Collection entries:
------------------------------
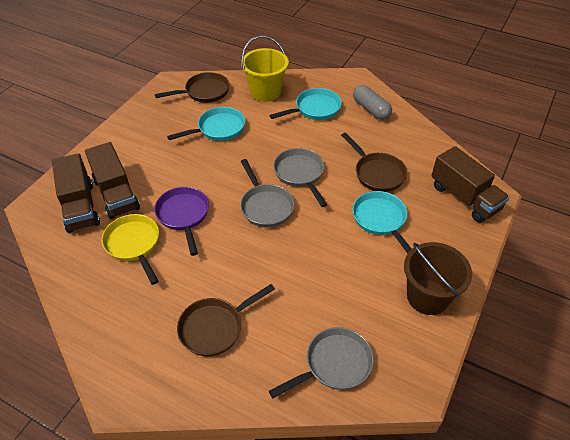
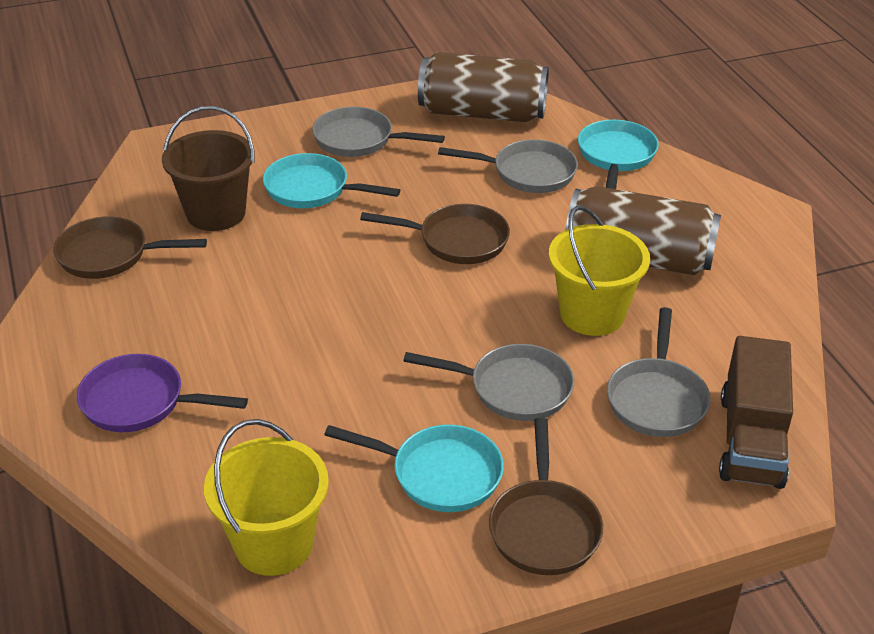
brown can: 0 -> 2
brown truck: 3 -> 1
grey capsule: 1 -> 0
grey pan: 3 -> 4
yellow bucket: 1 -> 2
yellow pan: 1 -> 0

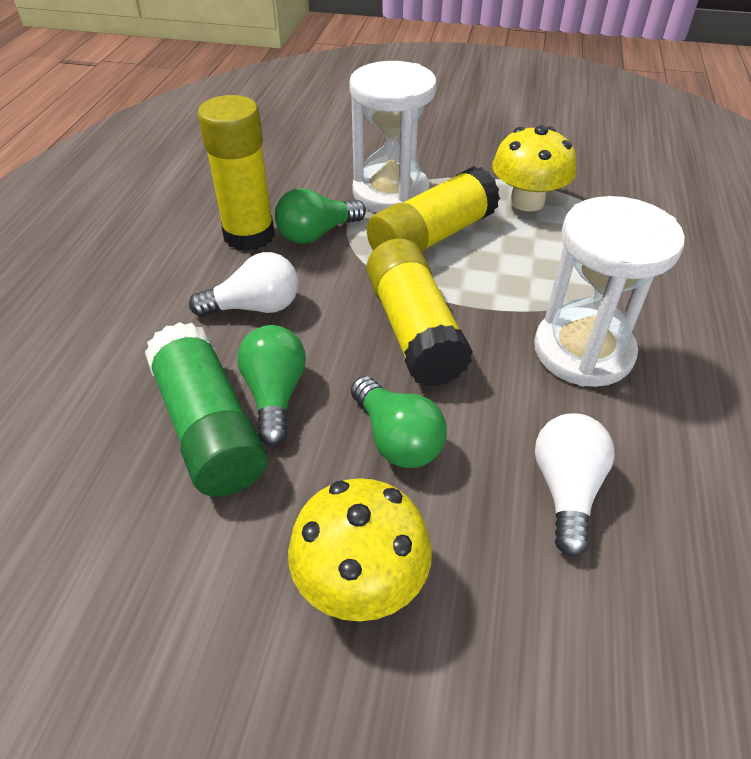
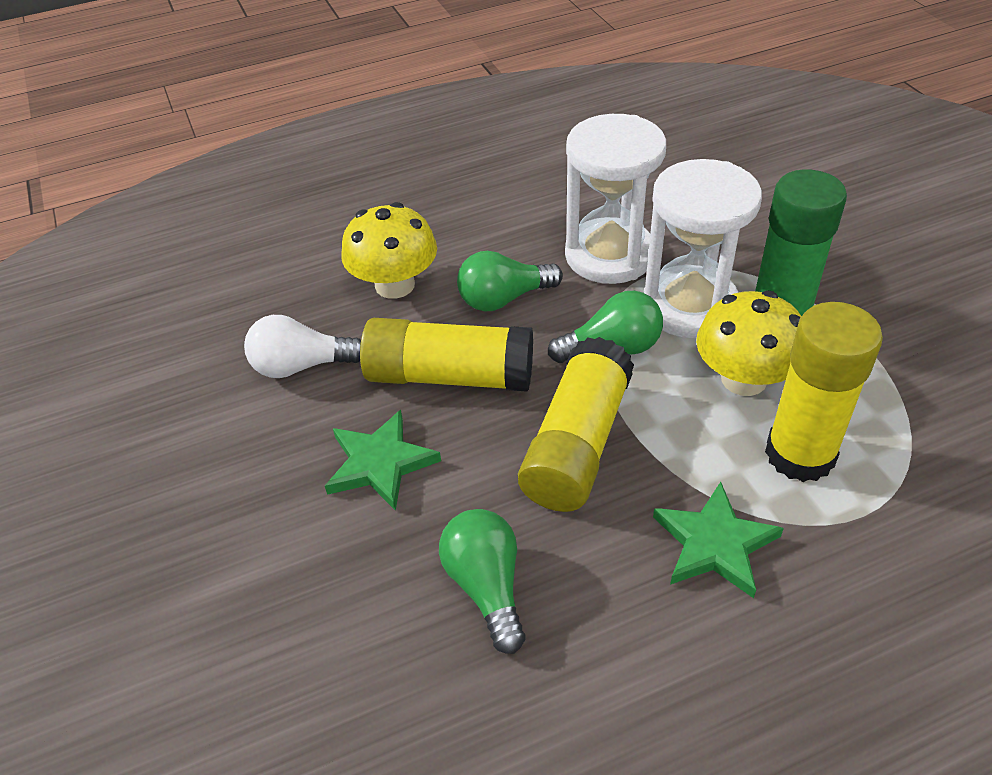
green star: 0 -> 2
white light bulb: 2 -> 1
------------------------------
**What you need to do:** All of the entries above should be copied exactly, with the images left out.

**Solution:**
brown can: 0 -> 2
brown truck: 3 -> 1
grey capsule: 1 -> 0
grey pan: 3 -> 4
yellow bucket: 1 -> 2
yellow pan: 1 -> 0

green star: 0 -> 2
white light bulb: 2 -> 1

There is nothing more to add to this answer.